■ Exercise description ■
After finding the line containing "shifted: RED APPLE" below, please output that line and each following one through the line containing "gone: GREEN PLATE (387, 118, 64, 37)", exactly as written.

[Information supplied — start]

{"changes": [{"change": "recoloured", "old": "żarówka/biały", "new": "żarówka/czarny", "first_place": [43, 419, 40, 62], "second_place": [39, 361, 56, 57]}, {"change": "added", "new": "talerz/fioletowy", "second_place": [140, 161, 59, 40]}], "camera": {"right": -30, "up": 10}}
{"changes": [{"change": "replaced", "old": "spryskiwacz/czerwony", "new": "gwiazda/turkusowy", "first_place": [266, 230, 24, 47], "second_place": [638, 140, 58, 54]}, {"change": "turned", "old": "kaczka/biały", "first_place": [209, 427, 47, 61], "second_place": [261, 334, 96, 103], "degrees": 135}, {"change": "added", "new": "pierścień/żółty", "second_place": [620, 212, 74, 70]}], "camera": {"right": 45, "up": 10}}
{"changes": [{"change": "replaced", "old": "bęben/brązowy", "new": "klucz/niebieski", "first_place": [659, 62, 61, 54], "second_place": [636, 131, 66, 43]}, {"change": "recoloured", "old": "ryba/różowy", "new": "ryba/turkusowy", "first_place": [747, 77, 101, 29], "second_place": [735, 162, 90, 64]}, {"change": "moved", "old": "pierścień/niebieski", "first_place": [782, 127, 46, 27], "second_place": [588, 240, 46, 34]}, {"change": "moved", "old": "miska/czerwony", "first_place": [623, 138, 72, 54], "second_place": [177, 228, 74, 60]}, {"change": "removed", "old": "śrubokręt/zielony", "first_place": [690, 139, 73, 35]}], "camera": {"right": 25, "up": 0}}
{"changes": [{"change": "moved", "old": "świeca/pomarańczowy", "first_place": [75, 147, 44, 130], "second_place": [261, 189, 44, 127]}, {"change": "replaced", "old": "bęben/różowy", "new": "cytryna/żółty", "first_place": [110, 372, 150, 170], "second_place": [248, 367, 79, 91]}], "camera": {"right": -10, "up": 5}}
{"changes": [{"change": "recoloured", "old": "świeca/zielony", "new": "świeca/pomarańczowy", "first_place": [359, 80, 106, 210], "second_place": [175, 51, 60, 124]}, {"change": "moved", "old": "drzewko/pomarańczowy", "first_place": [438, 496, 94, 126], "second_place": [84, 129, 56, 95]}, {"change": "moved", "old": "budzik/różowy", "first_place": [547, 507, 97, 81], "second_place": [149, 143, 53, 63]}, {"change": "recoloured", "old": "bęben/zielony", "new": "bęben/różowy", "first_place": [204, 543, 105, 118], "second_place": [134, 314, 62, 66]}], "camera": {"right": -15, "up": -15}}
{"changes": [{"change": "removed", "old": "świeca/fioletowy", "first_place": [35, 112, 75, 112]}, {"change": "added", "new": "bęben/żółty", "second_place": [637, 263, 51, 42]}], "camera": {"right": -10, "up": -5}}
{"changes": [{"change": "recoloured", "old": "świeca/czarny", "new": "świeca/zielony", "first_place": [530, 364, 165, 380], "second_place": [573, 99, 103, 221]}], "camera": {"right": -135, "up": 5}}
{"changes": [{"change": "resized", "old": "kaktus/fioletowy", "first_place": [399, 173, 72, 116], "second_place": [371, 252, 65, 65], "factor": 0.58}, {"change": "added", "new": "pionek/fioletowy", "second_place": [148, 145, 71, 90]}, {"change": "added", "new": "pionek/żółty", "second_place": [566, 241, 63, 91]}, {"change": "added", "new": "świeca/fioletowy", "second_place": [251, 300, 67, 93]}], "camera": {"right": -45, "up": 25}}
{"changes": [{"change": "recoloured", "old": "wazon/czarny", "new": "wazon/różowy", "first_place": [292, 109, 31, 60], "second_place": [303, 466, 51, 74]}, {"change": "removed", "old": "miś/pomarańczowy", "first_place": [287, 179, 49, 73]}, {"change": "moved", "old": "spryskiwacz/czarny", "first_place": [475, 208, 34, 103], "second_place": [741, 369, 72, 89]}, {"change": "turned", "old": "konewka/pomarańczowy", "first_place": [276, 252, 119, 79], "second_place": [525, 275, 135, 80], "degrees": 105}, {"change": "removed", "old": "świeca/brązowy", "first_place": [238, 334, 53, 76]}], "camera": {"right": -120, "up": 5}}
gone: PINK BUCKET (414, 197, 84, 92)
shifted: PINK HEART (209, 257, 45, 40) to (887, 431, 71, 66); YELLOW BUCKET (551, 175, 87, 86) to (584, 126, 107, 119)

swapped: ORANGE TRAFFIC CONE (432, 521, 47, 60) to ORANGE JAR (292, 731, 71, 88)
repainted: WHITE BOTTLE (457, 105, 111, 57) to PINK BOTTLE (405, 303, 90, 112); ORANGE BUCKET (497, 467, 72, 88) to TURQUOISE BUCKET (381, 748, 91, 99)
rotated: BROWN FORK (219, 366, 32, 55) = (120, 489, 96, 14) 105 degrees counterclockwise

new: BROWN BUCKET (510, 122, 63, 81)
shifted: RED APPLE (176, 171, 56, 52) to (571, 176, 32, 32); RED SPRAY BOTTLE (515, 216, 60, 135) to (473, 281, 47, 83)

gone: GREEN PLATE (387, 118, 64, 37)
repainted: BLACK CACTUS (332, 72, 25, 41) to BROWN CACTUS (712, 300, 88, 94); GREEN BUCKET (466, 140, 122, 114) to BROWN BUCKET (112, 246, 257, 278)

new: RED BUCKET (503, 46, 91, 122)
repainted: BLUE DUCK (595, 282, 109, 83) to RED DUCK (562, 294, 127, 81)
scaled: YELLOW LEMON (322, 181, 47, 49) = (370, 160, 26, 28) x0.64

[Information supplied — finish]

■ Expected answer ■
shifted: RED APPLE (176, 171, 56, 52) to (571, 176, 32, 32); RED SPRAY BOTTLE (515, 216, 60, 135) to (473, 281, 47, 83)

gone: GREEN PLATE (387, 118, 64, 37)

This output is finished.